Synthetic shape transformation data:
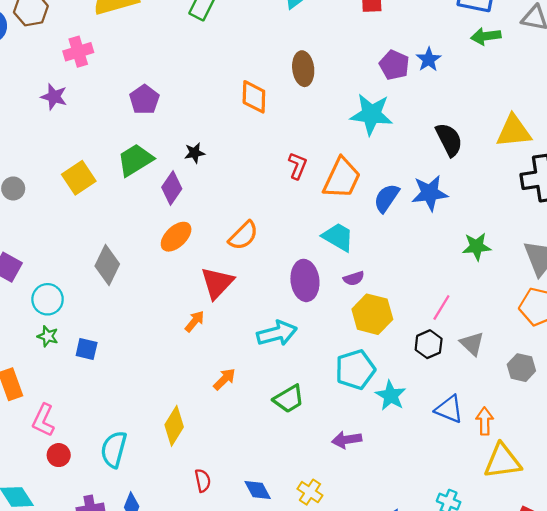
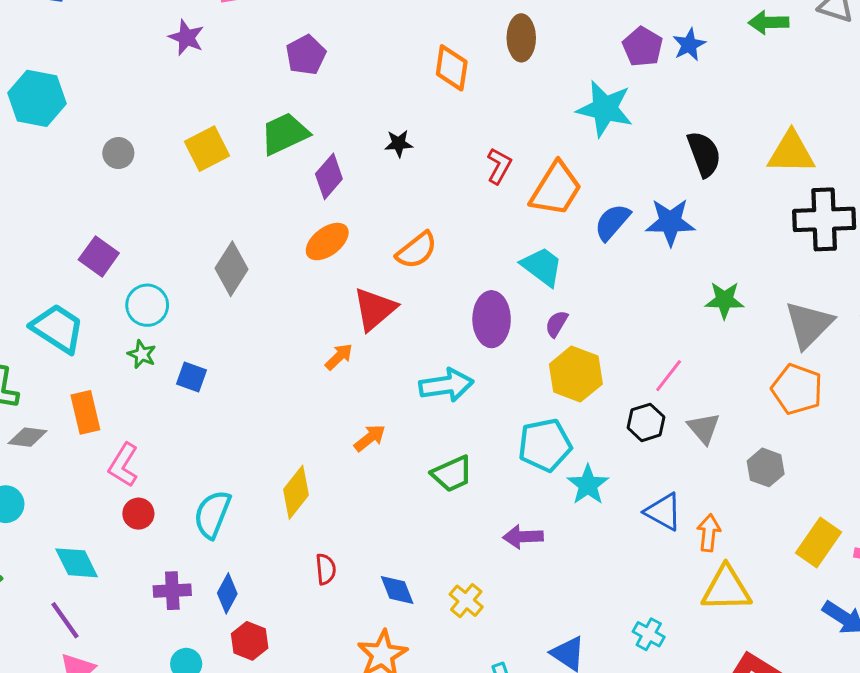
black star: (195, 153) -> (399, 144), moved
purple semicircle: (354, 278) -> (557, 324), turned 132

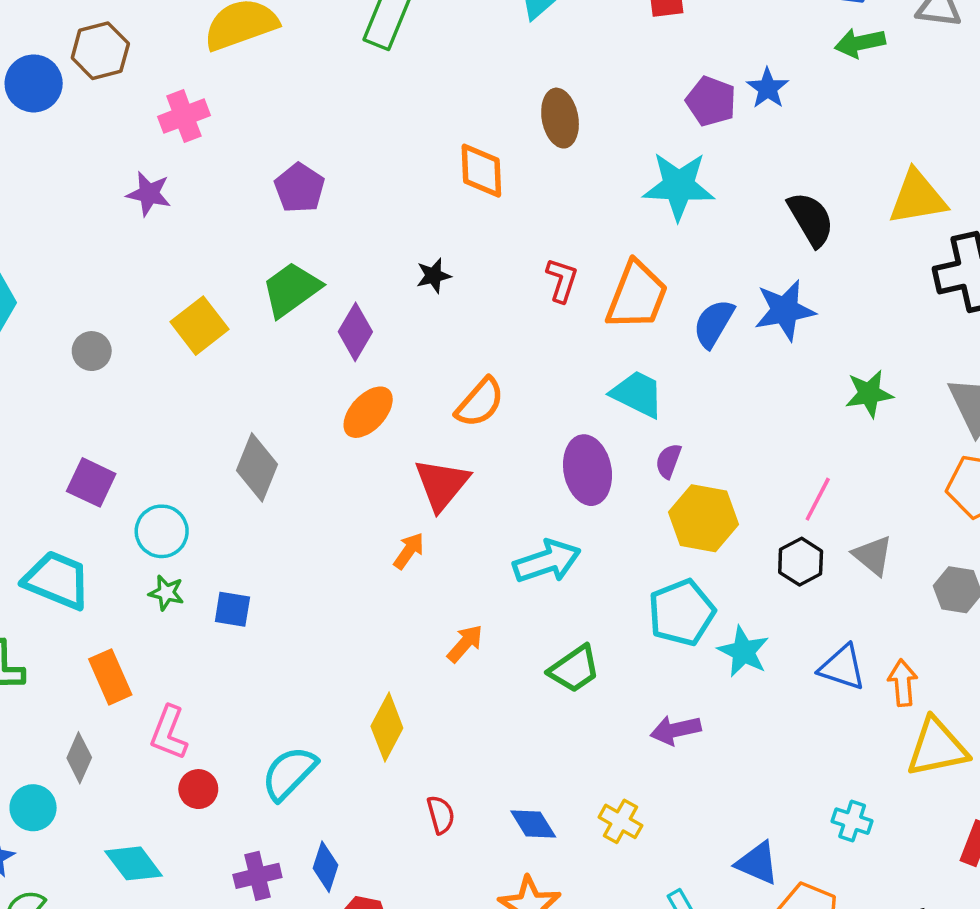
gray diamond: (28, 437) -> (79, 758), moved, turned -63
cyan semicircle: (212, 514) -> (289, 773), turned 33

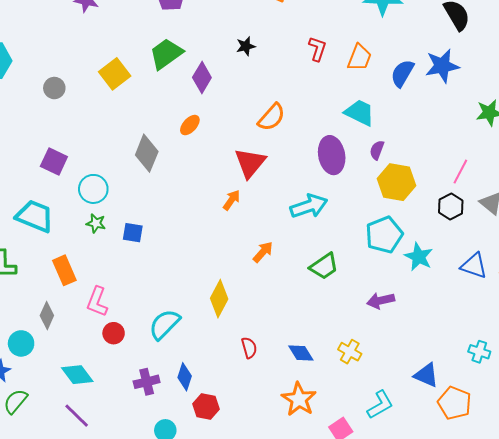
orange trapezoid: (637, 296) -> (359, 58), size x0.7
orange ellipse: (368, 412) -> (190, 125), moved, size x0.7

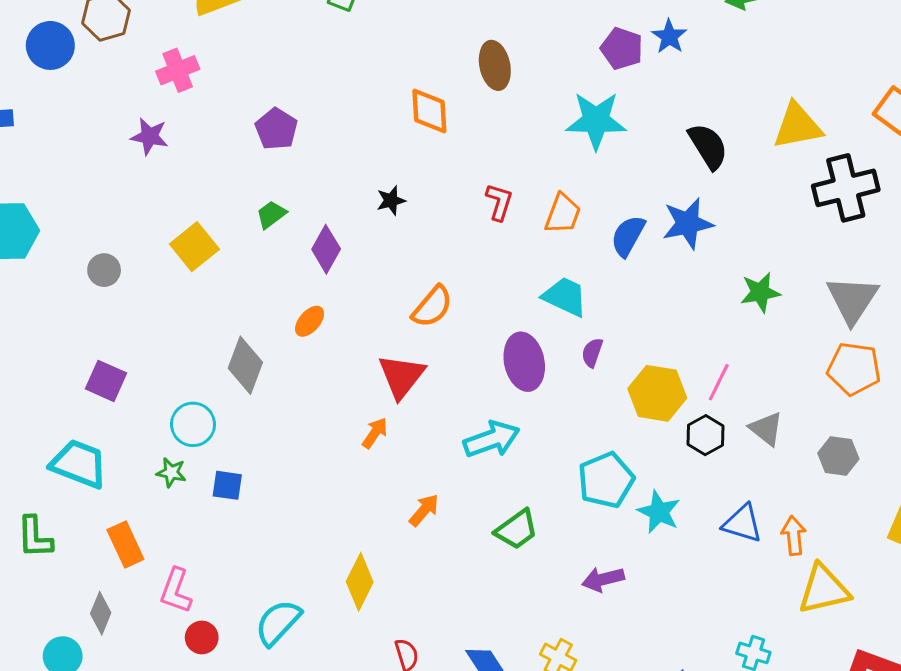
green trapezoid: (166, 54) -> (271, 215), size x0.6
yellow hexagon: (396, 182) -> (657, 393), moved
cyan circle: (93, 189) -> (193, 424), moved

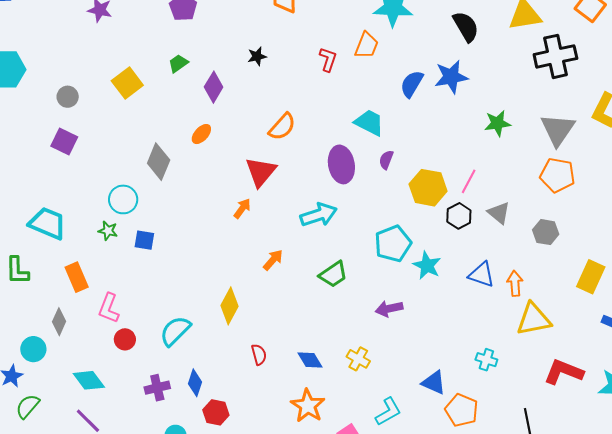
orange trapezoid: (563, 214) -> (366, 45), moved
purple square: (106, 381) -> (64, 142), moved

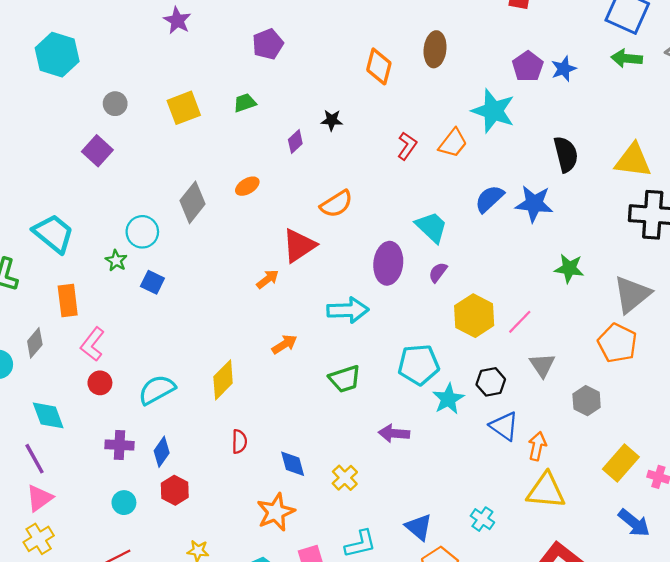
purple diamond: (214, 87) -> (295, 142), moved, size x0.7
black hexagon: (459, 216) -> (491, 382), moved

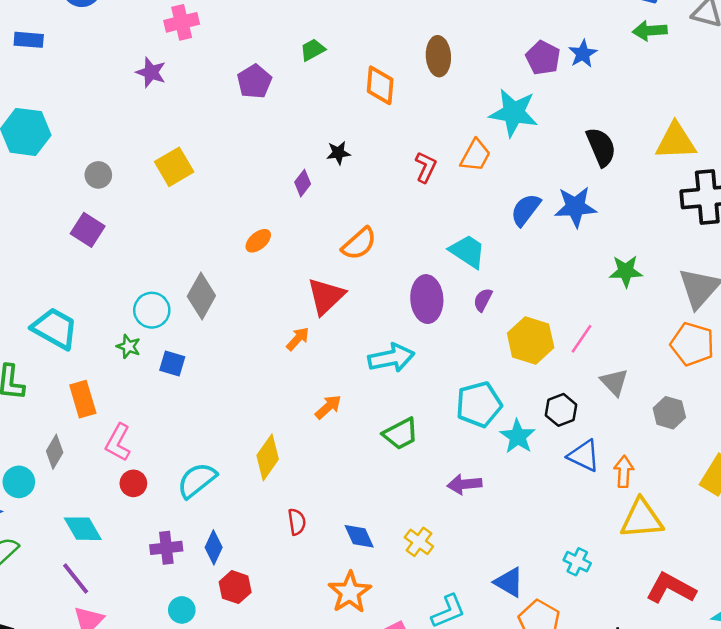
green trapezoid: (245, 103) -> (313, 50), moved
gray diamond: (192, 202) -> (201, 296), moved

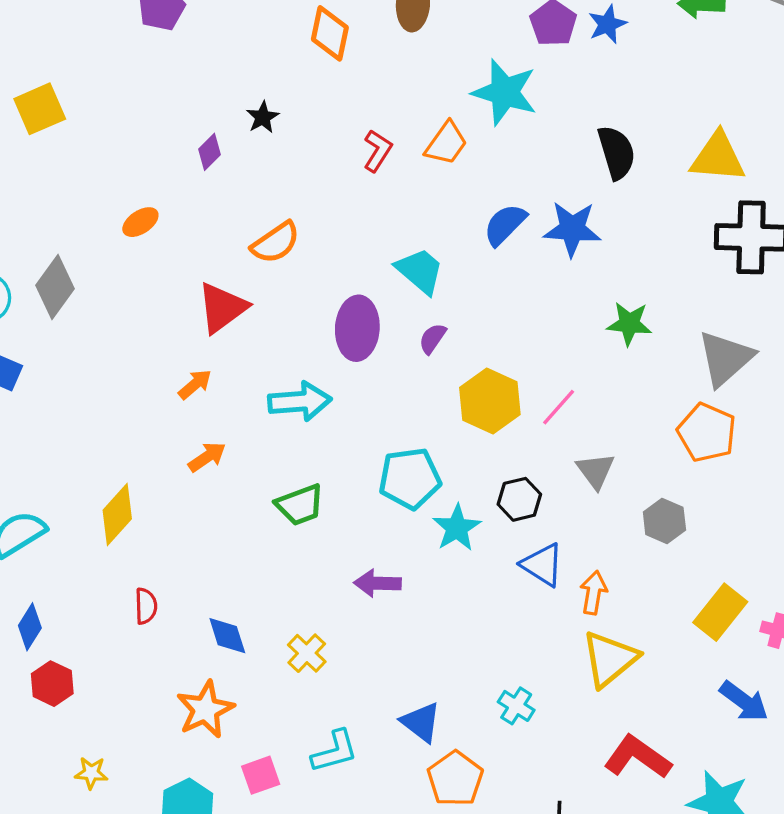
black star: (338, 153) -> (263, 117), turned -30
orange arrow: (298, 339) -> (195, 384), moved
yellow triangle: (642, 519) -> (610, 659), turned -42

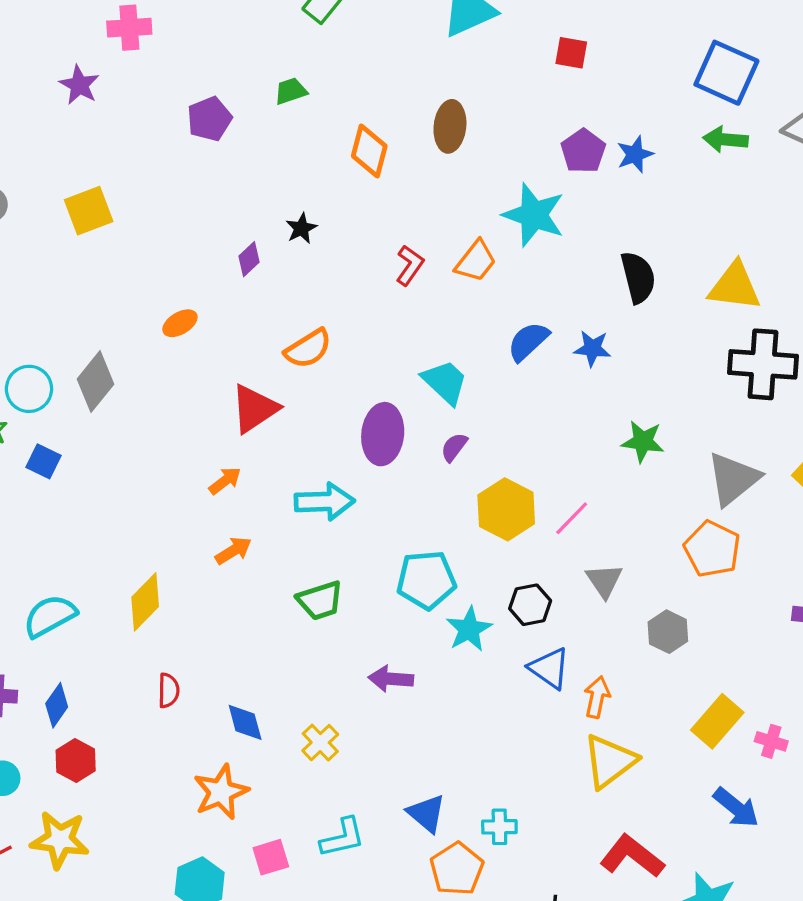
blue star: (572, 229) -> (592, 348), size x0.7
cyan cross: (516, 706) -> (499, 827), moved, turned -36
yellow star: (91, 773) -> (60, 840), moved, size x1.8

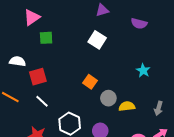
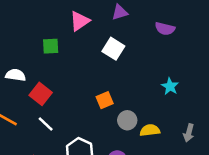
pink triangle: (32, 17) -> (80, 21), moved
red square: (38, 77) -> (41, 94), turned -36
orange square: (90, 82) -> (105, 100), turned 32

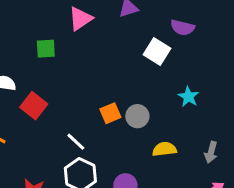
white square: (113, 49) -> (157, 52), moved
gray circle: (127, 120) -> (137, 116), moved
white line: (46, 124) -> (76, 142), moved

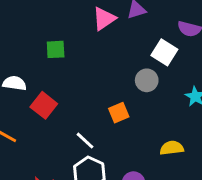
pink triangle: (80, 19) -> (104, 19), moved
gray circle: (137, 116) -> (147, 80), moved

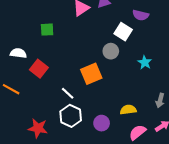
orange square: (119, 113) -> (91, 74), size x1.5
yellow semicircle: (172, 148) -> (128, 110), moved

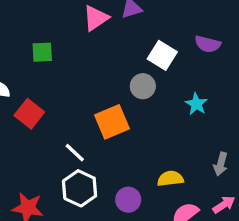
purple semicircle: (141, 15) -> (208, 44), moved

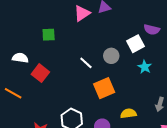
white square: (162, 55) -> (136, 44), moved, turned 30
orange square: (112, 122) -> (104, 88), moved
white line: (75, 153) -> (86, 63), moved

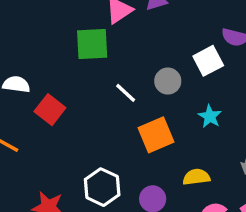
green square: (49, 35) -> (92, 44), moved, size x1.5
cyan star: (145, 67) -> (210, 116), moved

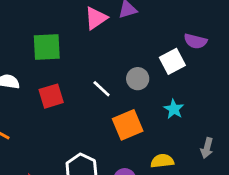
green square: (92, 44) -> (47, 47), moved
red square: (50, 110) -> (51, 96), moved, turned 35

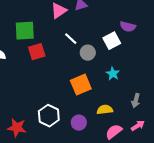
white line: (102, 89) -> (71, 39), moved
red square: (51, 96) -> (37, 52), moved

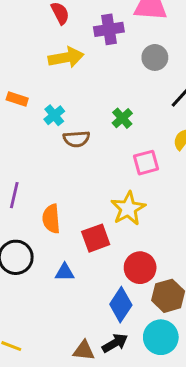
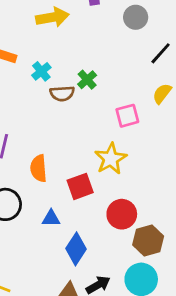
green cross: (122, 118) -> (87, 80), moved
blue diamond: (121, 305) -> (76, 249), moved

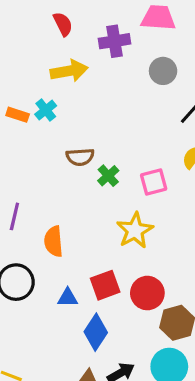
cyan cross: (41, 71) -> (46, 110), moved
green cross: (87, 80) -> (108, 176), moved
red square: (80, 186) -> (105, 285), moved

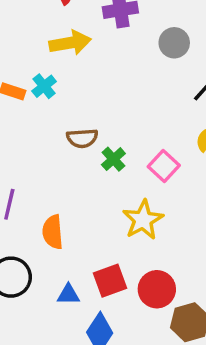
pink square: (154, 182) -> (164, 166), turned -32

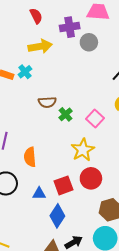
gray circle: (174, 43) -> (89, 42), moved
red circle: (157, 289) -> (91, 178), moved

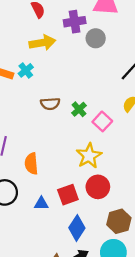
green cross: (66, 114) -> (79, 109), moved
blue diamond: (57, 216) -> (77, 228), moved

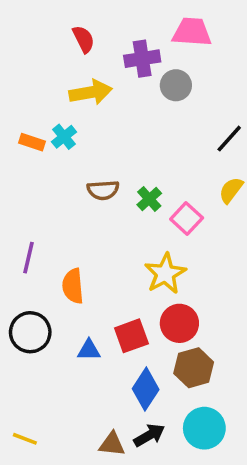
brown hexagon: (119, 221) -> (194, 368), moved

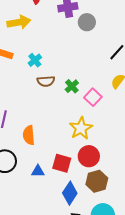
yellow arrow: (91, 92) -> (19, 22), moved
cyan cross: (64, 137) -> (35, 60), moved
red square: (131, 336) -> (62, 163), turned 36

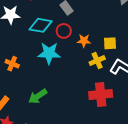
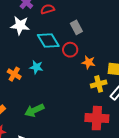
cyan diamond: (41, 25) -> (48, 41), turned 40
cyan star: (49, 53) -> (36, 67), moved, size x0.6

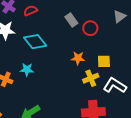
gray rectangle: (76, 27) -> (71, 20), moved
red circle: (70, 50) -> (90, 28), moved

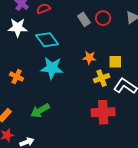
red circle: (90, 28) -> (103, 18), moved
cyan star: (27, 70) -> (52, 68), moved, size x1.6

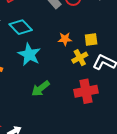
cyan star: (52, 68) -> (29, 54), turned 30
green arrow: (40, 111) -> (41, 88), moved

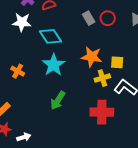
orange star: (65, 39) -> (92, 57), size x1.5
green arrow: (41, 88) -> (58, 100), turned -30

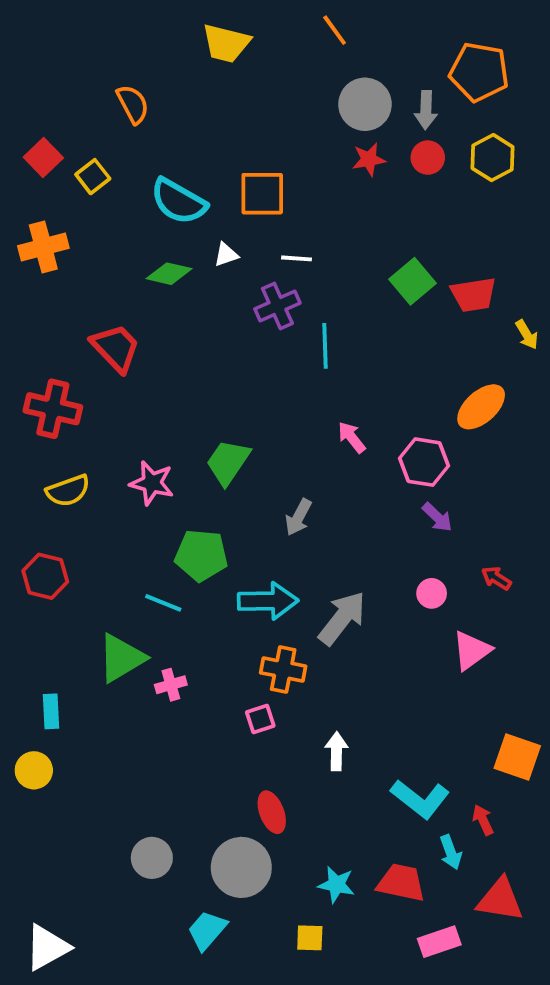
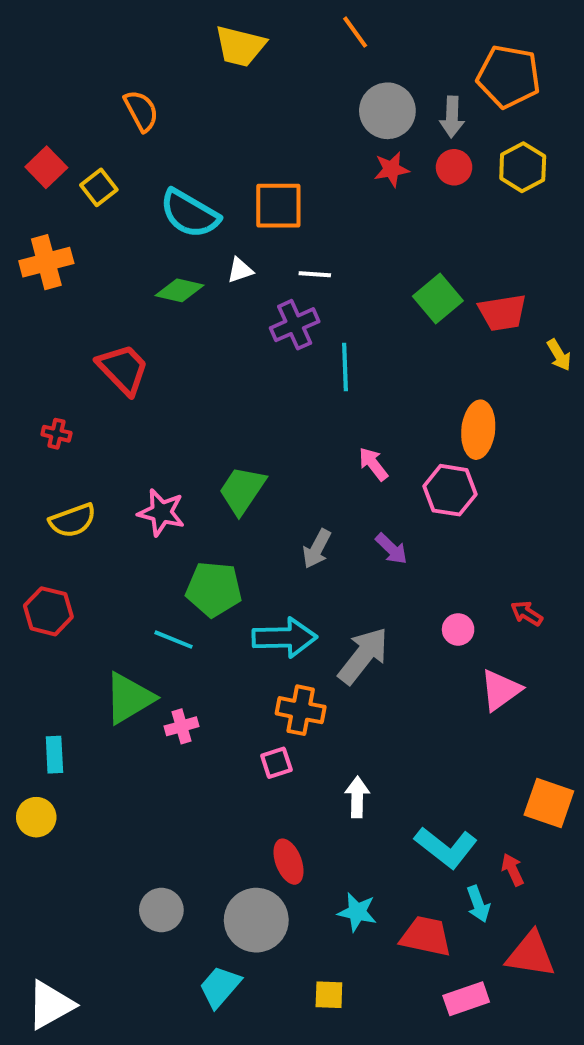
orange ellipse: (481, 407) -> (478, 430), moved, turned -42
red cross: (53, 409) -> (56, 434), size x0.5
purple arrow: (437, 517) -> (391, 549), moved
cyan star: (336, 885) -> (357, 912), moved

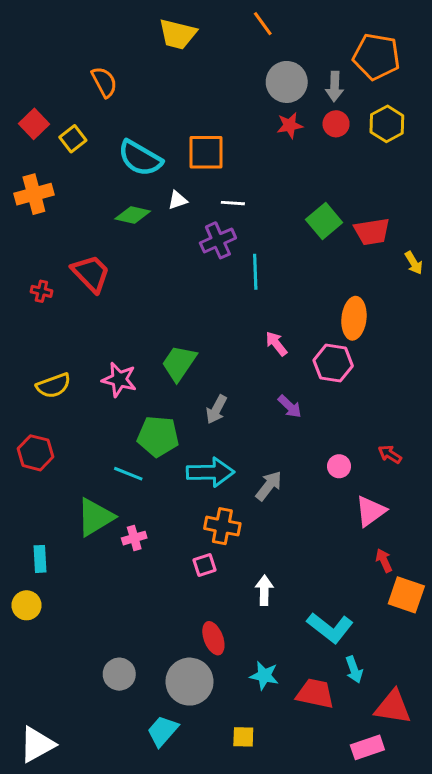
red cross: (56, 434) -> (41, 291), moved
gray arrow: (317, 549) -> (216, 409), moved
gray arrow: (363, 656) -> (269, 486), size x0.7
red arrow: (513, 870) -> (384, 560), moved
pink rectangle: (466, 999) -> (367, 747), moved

● Problem to work on: The copy should hold exactly the lines from the one containing "red square: (51, 96) -> (37, 52), moved" through the final line of the records above, both ends included, and no picture.

● Your response:
red square: (51, 96) -> (37, 52), moved

green cross: (122, 118) -> (87, 80), moved
blue diamond: (121, 305) -> (76, 249), moved

cyan cross: (41, 71) -> (46, 110), moved
green cross: (87, 80) -> (108, 176), moved
red square: (80, 186) -> (105, 285), moved

pink square: (154, 182) -> (164, 166), turned -32

gray circle: (174, 43) -> (89, 42), moved
red circle: (157, 289) -> (91, 178), moved

green cross: (66, 114) -> (79, 109), moved
blue diamond: (57, 216) -> (77, 228), moved

brown hexagon: (119, 221) -> (194, 368), moved

yellow arrow: (91, 92) -> (19, 22), moved
cyan cross: (64, 137) -> (35, 60), moved
red square: (131, 336) -> (62, 163), turned 36

cyan diamond: (41, 25) -> (48, 41), turned 40
cyan star: (49, 53) -> (36, 67), moved, size x0.6

gray rectangle: (76, 27) -> (71, 20), moved
red circle: (70, 50) -> (90, 28), moved

red circle: (90, 28) -> (103, 18), moved
cyan star: (27, 70) -> (52, 68), moved, size x1.6

cyan star: (52, 68) -> (29, 54), turned 30
green arrow: (40, 111) -> (41, 88), moved

orange star: (65, 39) -> (92, 57), size x1.5
green arrow: (41, 88) -> (58, 100), turned -30

orange ellipse: (481, 407) -> (478, 430), moved, turned -42
red cross: (53, 409) -> (56, 434), size x0.5
purple arrow: (437, 517) -> (391, 549), moved
cyan star: (336, 885) -> (357, 912), moved

red cross: (56, 434) -> (41, 291), moved
gray arrow: (317, 549) -> (216, 409), moved
gray arrow: (363, 656) -> (269, 486), size x0.7
red arrow: (513, 870) -> (384, 560), moved
pink rectangle: (466, 999) -> (367, 747), moved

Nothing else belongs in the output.